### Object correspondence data
------------
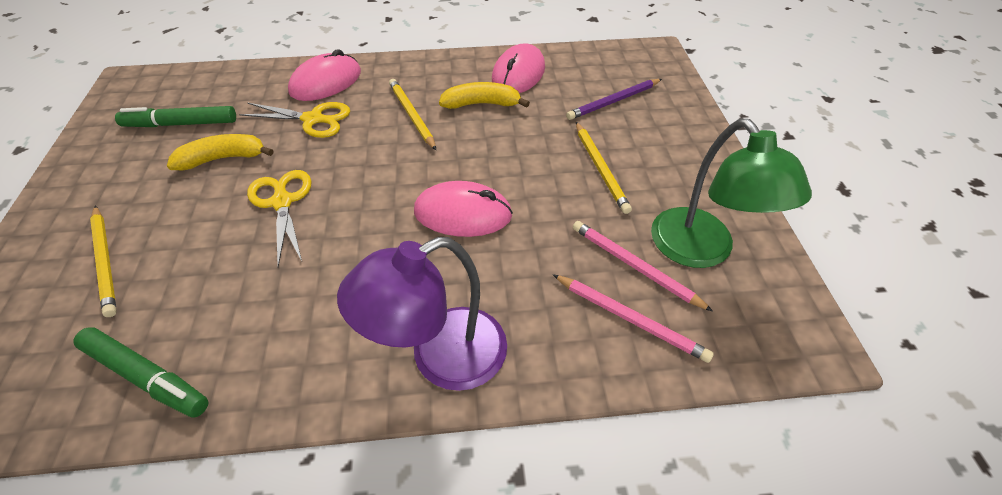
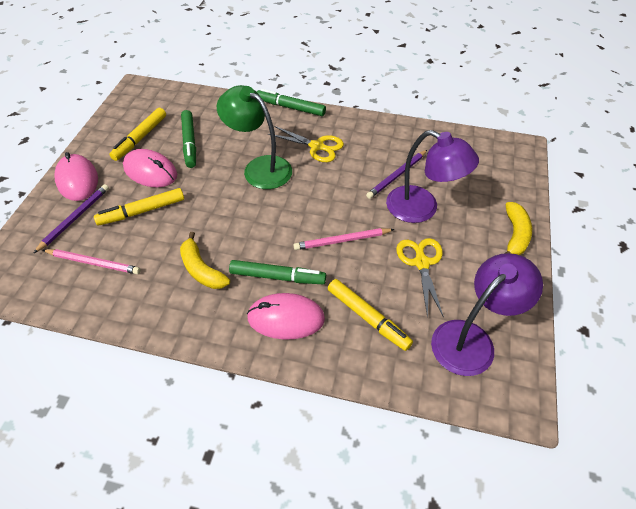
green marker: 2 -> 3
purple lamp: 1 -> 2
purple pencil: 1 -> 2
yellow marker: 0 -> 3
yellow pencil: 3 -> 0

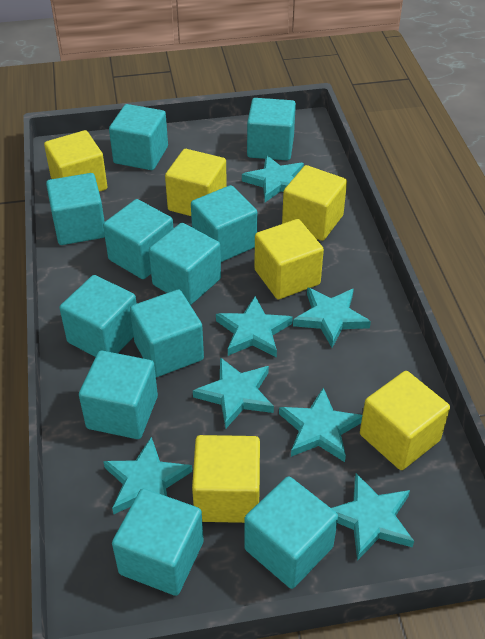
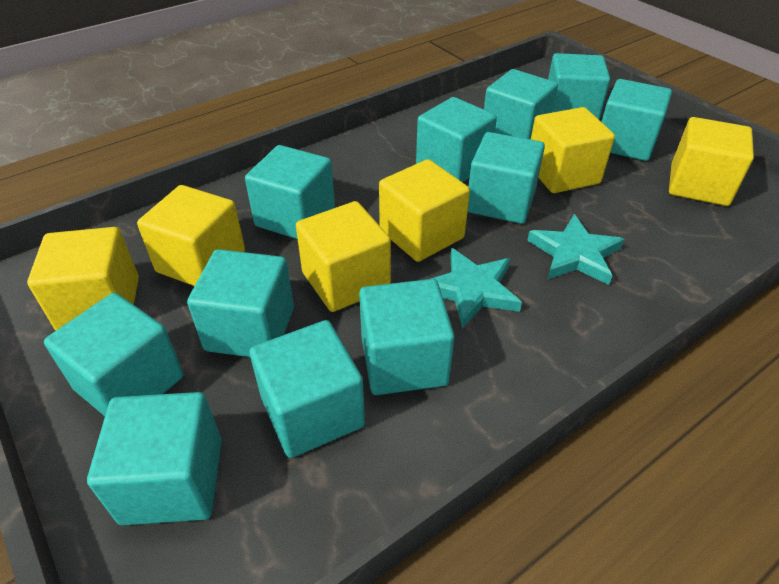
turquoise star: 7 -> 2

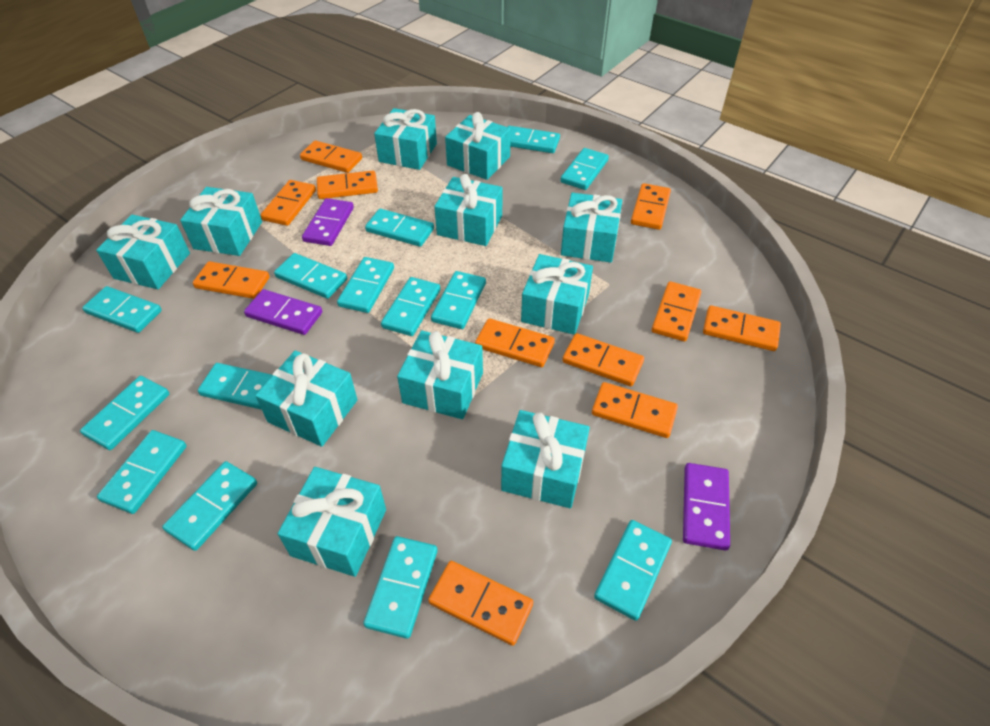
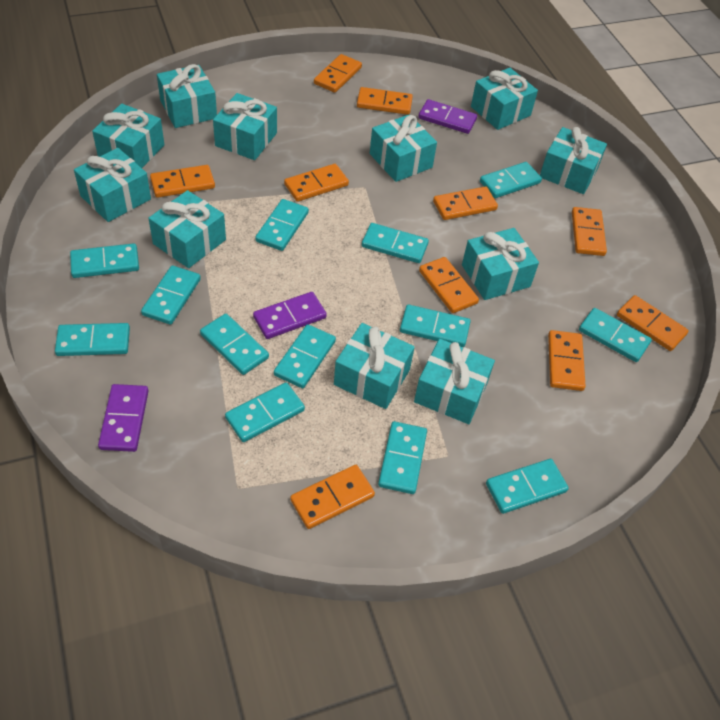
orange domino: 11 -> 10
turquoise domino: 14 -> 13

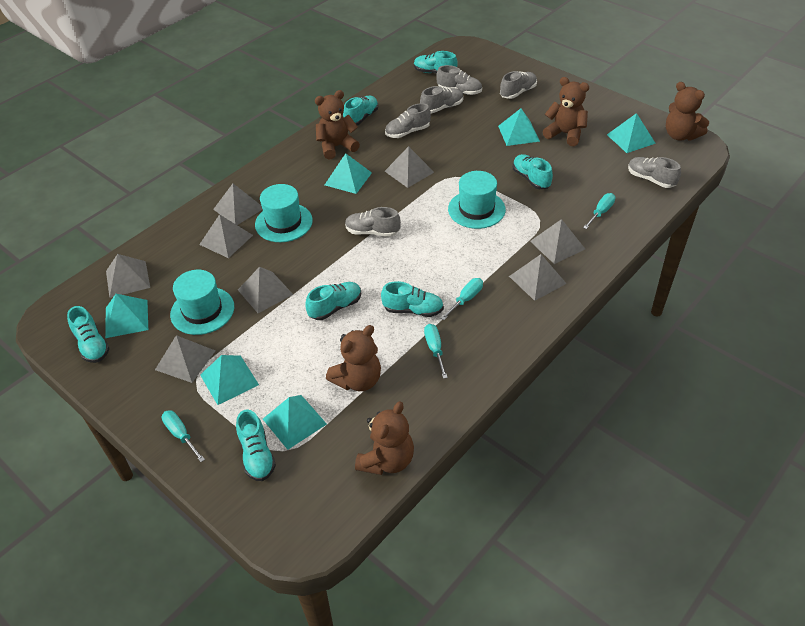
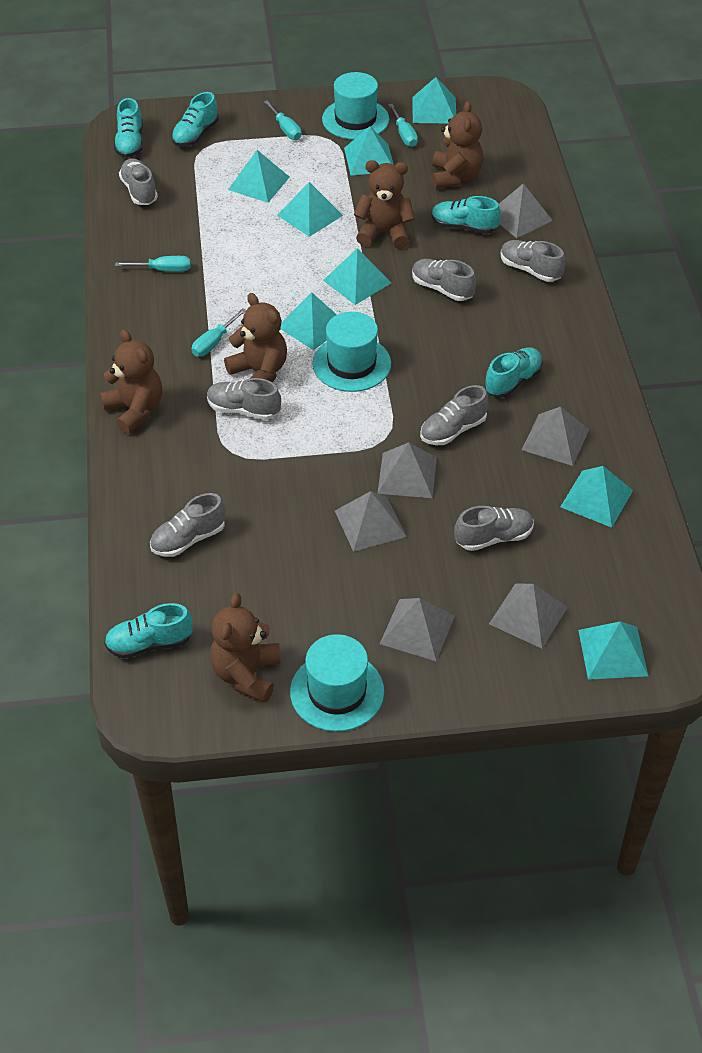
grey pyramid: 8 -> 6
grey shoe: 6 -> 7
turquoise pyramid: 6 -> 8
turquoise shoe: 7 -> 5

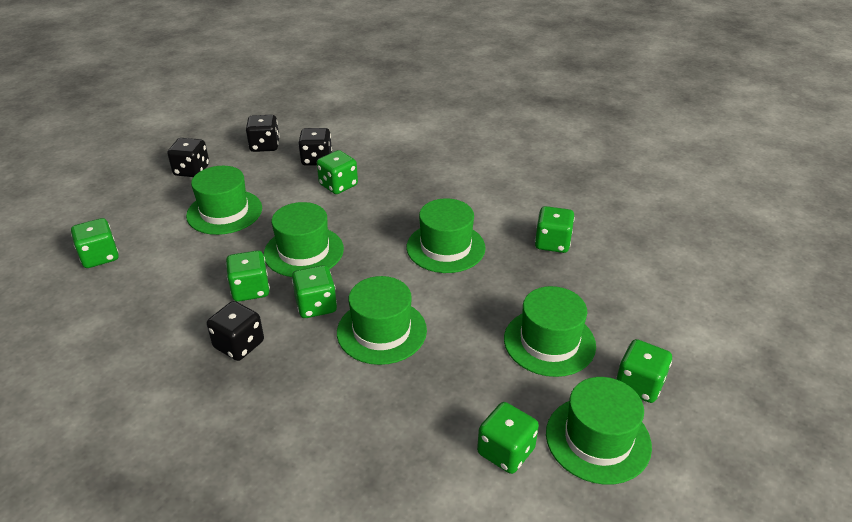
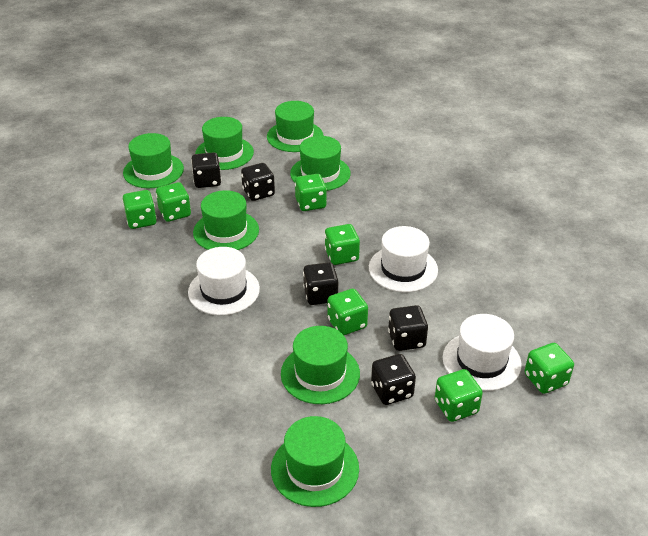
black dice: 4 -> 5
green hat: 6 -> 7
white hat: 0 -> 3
------------
### Exercise prompt
All the records above must be retyped exactly, except for their pictures.

### Answer to this task
green marker: 2 -> 3
purple lamp: 1 -> 2
purple pencil: 1 -> 2
yellow marker: 0 -> 3
yellow pencil: 3 -> 0

turquoise star: 7 -> 2

orange domino: 11 -> 10
turquoise domino: 14 -> 13

grey pyramid: 8 -> 6
grey shoe: 6 -> 7
turquoise pyramid: 6 -> 8
turquoise shoe: 7 -> 5

black dice: 4 -> 5
green hat: 6 -> 7
white hat: 0 -> 3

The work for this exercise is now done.